### What you have to do
For the entries below, print exactly the lines between the line holding "K1: JQC-3FF -> HF3FF" and the line holding "R121: 1.2M (DGND, VE)", inclusive, and nothing else.

[Extracted data entries]
::::

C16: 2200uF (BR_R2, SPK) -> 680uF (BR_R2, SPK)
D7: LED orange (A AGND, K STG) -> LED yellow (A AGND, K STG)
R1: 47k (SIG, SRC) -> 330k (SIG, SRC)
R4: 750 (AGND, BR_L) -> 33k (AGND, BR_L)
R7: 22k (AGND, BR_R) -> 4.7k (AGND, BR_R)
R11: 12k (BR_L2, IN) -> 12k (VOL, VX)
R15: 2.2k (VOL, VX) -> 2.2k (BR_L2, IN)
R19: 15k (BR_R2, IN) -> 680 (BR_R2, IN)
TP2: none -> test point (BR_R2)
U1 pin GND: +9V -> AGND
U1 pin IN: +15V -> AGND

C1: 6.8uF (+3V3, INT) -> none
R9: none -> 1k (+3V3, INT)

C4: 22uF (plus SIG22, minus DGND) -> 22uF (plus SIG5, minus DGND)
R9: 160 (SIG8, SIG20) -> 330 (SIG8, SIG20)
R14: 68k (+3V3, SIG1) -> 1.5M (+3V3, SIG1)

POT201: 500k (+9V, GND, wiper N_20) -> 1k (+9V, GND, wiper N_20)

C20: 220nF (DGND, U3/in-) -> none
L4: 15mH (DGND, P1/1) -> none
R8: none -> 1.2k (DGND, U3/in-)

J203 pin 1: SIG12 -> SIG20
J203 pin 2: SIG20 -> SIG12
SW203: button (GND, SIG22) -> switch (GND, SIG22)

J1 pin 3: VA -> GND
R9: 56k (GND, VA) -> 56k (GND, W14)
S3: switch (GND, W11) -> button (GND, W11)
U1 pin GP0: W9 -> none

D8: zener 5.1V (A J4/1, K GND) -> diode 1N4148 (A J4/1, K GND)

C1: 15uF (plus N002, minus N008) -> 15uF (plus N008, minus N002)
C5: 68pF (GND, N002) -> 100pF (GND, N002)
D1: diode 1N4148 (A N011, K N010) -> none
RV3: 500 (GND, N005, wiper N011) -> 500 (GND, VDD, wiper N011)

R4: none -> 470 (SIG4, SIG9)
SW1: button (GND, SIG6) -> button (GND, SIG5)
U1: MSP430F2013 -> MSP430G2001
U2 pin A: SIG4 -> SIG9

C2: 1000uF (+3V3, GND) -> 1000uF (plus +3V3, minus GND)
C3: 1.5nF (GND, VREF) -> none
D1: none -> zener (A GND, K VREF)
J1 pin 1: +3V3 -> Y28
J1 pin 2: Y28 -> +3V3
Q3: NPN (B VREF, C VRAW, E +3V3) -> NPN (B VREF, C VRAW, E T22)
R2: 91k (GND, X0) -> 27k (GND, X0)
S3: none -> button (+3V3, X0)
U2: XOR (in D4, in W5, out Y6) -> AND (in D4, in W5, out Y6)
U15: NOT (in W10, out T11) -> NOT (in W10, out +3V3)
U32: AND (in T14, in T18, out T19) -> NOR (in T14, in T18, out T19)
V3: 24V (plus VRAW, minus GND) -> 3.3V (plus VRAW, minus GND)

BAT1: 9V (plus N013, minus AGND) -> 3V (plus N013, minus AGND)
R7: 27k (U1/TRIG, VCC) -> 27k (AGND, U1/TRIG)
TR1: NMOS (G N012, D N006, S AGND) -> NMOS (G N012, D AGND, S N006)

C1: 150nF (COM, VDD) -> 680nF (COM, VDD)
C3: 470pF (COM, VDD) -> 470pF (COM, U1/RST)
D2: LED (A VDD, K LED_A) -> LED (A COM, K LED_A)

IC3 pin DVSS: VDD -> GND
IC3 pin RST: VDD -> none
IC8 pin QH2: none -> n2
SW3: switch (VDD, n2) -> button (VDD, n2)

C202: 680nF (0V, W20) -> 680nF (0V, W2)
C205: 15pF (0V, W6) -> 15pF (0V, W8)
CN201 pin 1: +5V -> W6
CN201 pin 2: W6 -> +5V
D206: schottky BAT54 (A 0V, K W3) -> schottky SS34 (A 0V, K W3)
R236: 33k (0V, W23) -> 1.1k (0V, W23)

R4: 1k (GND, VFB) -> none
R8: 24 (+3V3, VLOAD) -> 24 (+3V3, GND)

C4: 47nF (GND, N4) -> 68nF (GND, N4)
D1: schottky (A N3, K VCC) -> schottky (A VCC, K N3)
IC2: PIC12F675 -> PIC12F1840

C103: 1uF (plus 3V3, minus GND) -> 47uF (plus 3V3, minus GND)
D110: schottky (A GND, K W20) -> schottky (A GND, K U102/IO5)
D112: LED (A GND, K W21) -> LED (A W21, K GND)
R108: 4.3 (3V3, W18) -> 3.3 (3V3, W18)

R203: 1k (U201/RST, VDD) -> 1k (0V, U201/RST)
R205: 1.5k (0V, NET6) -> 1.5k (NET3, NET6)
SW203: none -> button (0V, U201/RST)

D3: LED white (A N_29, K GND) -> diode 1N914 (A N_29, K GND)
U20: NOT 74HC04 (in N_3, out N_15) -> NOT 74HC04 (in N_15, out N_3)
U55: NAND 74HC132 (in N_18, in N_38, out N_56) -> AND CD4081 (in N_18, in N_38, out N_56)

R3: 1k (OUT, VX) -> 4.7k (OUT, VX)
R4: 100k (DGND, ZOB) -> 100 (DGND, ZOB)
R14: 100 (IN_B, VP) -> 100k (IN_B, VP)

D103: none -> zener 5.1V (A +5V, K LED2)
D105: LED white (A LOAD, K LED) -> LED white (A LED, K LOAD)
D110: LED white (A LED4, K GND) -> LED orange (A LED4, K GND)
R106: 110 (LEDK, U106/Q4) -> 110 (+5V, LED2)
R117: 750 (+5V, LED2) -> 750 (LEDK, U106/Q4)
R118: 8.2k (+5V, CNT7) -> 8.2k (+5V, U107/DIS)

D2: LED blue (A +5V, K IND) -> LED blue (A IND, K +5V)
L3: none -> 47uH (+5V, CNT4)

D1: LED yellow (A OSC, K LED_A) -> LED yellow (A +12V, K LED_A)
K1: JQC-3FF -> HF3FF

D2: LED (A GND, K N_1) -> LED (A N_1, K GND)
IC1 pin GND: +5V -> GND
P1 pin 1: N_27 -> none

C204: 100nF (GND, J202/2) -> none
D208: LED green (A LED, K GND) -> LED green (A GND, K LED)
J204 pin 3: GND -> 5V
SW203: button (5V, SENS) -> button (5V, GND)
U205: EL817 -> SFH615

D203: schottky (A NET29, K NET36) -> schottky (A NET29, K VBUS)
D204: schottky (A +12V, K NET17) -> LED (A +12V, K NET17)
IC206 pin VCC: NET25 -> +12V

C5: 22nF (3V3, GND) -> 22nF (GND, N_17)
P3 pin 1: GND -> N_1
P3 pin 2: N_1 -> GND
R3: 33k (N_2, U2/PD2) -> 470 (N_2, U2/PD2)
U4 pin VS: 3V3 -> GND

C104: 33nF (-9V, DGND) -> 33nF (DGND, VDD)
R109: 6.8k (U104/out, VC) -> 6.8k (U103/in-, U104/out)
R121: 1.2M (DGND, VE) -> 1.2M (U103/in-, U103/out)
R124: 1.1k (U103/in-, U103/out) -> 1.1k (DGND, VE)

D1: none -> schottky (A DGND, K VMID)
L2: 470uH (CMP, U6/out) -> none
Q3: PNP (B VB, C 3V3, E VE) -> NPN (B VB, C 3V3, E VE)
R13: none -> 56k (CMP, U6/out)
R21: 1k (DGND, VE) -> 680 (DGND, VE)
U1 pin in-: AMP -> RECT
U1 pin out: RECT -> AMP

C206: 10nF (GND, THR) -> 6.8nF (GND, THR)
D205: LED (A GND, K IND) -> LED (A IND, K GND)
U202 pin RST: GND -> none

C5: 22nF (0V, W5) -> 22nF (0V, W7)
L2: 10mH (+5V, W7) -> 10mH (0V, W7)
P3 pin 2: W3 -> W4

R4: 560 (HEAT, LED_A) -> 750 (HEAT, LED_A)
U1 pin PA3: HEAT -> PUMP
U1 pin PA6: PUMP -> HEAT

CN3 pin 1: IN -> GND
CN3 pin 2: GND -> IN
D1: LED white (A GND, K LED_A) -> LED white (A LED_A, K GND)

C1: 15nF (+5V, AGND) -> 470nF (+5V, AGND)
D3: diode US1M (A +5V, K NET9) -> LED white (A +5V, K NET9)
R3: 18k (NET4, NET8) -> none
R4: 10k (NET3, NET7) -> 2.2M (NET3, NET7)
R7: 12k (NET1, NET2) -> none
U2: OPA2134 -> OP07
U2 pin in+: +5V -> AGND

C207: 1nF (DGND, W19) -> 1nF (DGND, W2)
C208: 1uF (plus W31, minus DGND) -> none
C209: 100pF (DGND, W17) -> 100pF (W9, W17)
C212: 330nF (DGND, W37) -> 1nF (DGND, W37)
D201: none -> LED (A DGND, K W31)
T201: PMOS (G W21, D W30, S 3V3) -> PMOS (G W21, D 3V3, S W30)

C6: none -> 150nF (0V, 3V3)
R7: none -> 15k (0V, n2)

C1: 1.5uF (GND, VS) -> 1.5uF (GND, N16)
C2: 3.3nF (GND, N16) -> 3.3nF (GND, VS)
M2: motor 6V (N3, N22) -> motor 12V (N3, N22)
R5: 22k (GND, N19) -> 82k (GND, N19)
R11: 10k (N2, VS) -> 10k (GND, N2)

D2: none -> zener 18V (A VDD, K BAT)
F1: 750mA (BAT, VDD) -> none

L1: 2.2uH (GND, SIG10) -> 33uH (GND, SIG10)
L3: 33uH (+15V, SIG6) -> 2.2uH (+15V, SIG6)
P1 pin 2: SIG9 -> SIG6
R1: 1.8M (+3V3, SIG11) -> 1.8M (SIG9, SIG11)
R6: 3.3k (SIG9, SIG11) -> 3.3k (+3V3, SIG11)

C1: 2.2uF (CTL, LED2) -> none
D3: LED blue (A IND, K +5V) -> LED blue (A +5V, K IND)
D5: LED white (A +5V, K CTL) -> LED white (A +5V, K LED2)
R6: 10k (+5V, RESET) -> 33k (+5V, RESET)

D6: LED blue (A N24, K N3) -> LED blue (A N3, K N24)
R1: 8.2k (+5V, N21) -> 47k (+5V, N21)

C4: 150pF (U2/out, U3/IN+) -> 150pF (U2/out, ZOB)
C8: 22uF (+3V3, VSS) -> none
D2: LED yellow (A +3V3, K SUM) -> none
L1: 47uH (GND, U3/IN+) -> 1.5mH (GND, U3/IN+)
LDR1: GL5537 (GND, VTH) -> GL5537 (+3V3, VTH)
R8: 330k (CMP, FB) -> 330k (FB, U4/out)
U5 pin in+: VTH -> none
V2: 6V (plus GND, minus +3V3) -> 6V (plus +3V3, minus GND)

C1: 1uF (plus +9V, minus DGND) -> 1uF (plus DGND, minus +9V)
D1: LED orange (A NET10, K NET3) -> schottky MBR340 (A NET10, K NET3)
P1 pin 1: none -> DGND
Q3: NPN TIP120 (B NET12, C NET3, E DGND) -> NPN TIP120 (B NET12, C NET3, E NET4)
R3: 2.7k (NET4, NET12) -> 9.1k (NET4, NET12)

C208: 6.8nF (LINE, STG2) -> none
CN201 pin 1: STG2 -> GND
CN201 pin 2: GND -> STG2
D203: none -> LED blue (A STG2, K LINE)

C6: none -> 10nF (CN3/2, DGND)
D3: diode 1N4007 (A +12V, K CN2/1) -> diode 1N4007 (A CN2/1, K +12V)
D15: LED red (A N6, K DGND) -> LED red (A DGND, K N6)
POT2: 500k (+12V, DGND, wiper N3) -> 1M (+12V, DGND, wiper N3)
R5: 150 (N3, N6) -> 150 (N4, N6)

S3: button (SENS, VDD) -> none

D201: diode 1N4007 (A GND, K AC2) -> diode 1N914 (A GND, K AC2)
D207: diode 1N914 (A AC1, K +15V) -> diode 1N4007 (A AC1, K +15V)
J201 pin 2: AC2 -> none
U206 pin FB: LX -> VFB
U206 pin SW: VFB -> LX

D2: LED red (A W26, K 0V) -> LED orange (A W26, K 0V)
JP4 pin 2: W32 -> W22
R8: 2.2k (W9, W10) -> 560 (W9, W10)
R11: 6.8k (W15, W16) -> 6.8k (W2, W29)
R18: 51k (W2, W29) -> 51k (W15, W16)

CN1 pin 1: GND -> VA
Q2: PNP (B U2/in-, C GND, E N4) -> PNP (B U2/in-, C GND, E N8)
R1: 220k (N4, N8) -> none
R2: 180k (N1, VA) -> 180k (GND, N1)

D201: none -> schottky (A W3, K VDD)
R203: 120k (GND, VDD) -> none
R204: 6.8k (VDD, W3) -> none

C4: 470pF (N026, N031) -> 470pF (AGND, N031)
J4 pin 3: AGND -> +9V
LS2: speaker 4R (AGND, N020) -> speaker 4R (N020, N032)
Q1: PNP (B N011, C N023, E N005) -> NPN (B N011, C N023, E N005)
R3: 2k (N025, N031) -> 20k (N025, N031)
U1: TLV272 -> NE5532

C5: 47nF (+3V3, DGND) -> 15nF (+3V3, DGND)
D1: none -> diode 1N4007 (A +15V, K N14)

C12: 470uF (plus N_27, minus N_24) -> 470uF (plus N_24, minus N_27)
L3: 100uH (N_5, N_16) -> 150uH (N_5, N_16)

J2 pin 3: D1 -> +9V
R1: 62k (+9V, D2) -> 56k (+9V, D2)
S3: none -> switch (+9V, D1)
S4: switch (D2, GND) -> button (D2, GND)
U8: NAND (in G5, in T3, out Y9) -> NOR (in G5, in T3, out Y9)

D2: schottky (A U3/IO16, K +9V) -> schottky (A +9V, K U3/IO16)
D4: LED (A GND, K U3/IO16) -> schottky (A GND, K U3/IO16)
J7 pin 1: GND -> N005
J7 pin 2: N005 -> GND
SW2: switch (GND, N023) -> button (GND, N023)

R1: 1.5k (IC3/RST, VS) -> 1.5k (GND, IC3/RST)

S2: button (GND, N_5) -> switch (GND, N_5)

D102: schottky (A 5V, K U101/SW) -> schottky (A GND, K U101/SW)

::::

### Task output
K1: JQC-3FF -> HF3FF

D2: LED (A GND, K N_1) -> LED (A N_1, K GND)
IC1 pin GND: +5V -> GND
P1 pin 1: N_27 -> none

C204: 100nF (GND, J202/2) -> none
D208: LED green (A LED, K GND) -> LED green (A GND, K LED)
J204 pin 3: GND -> 5V
SW203: button (5V, SENS) -> button (5V, GND)
U205: EL817 -> SFH615

D203: schottky (A NET29, K NET36) -> schottky (A NET29, K VBUS)
D204: schottky (A +12V, K NET17) -> LED (A +12V, K NET17)
IC206 pin VCC: NET25 -> +12V

C5: 22nF (3V3, GND) -> 22nF (GND, N_17)
P3 pin 1: GND -> N_1
P3 pin 2: N_1 -> GND
R3: 33k (N_2, U2/PD2) -> 470 (N_2, U2/PD2)
U4 pin VS: 3V3 -> GND

C104: 33nF (-9V, DGND) -> 33nF (DGND, VDD)
R109: 6.8k (U104/out, VC) -> 6.8k (U103/in-, U104/out)
R121: 1.2M (DGND, VE) -> 1.2M (U103/in-, U103/out)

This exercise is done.